(Exercise) Retrieve every line of the data holding the word "moved".

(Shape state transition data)

►

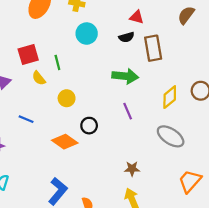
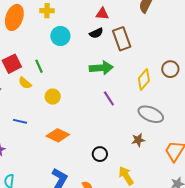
black circle: (89, 126) -> (100, 154), moved
brown star: (132, 169) -> (138, 140), moved

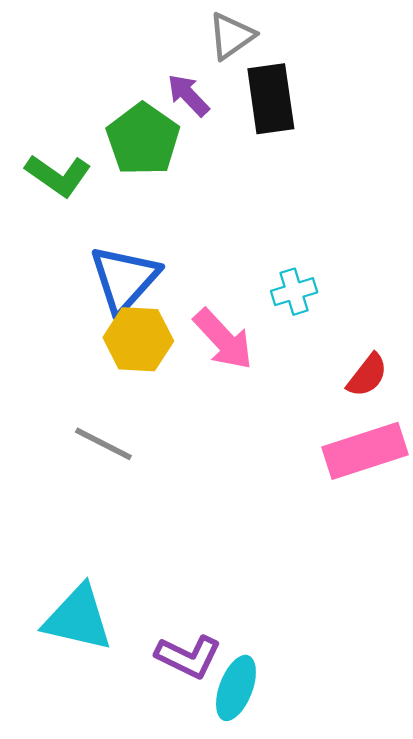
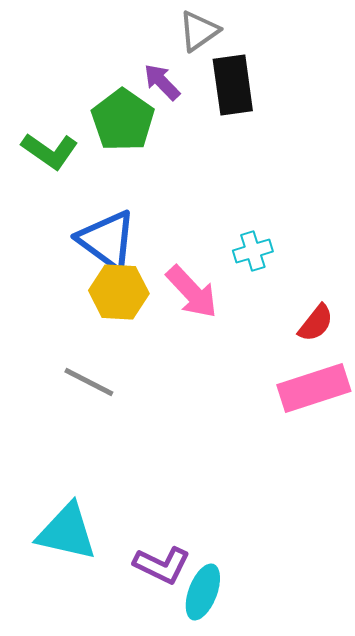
blue triangle: (124, 279) -> (107, 240), turned -36

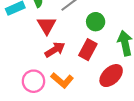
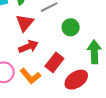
red rectangle: (88, 50) -> (54, 62), moved

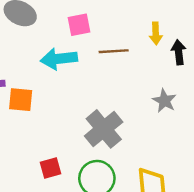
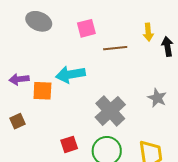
cyan arrow: (59, 59) -> (70, 74), moved
gray star: (164, 101) -> (157, 98), moved

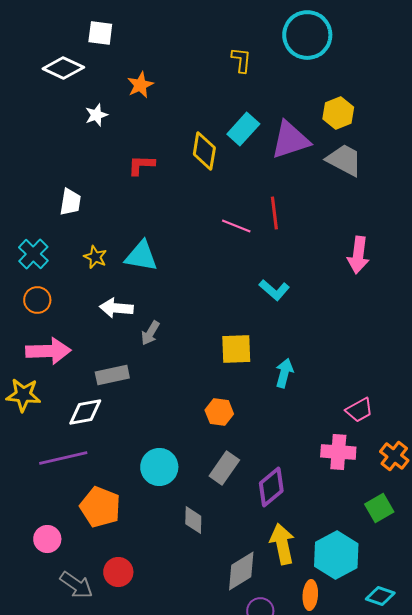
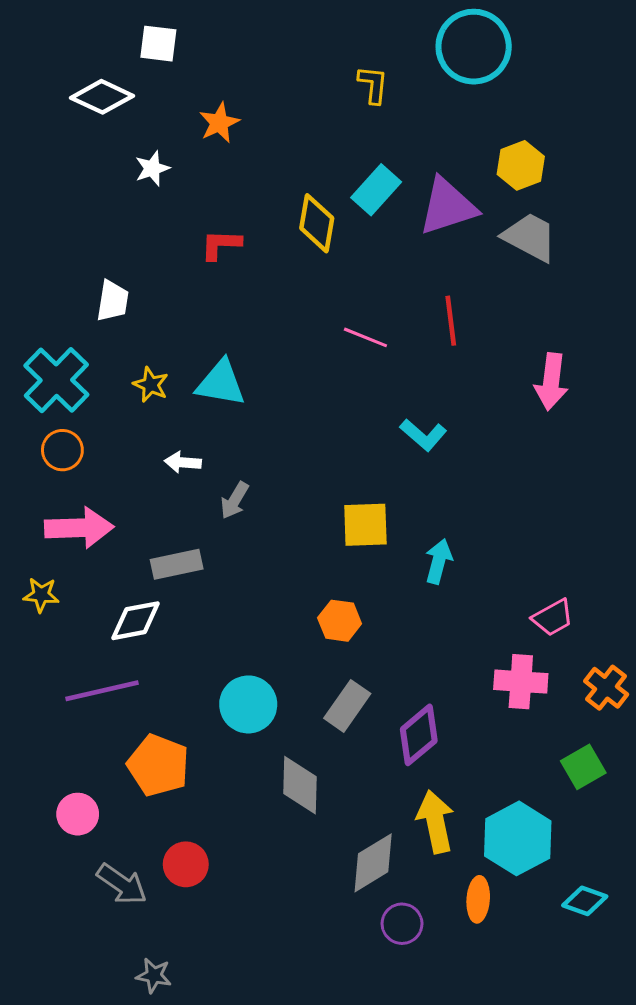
red line: (274, 213) -> (451, 321), moved
cyan cross: (33, 254) -> (56, 380), size x1.4
white arrow: (116, 308) -> (183, 462), size x0.7
yellow star: (23, 395) -> (41, 595), size x0.7
gray diamond: (193, 520) -> (300, 785), size x1.4

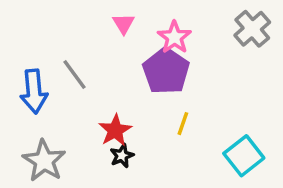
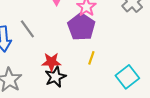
red star: (115, 130) -> (51, 62), turned 30
black star: (122, 156) -> (55, 77), size x1.5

◄

(Written solution)
black circle: (89, 126) -> (100, 154), moved
brown star: (132, 169) -> (138, 140), moved
red rectangle: (88, 50) -> (54, 62), moved
cyan arrow: (59, 59) -> (70, 74), moved
gray star: (164, 101) -> (157, 98), moved
red line: (274, 213) -> (451, 321), moved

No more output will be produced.